Would you please repeat the lines in the listing below from the one containing "black plate G8" through the final one, exactly as they appear?

# RECORDED INFORMATION
========
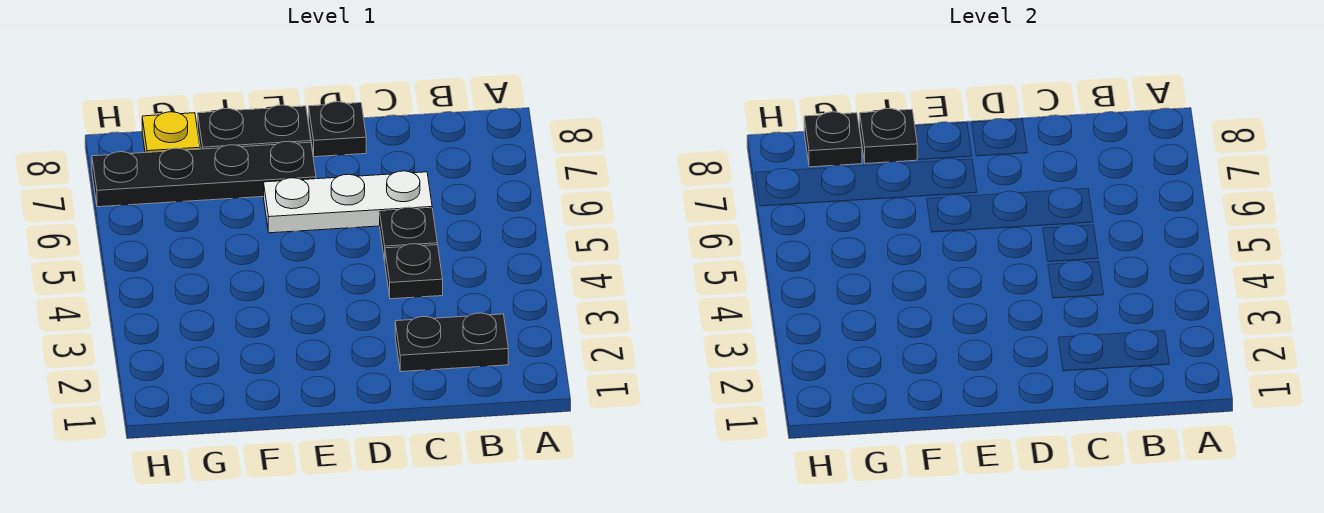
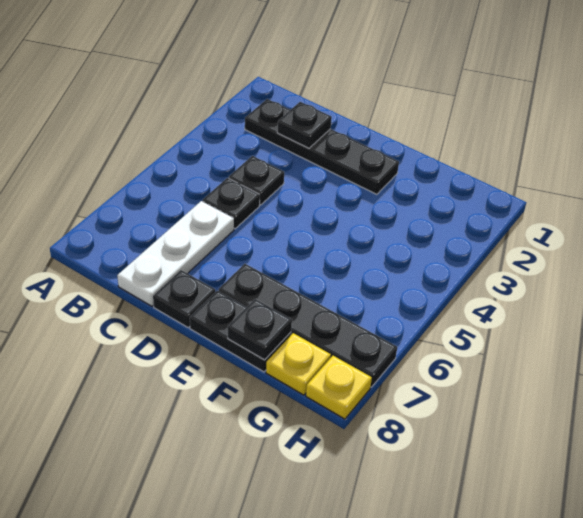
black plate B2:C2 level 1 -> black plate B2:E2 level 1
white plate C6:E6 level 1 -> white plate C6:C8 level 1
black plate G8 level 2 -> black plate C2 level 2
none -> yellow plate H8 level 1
========
# OUTPUT OF THE TASK
black plate G8 level 2 -> black plate C2 level 2
none -> yellow plate H8 level 1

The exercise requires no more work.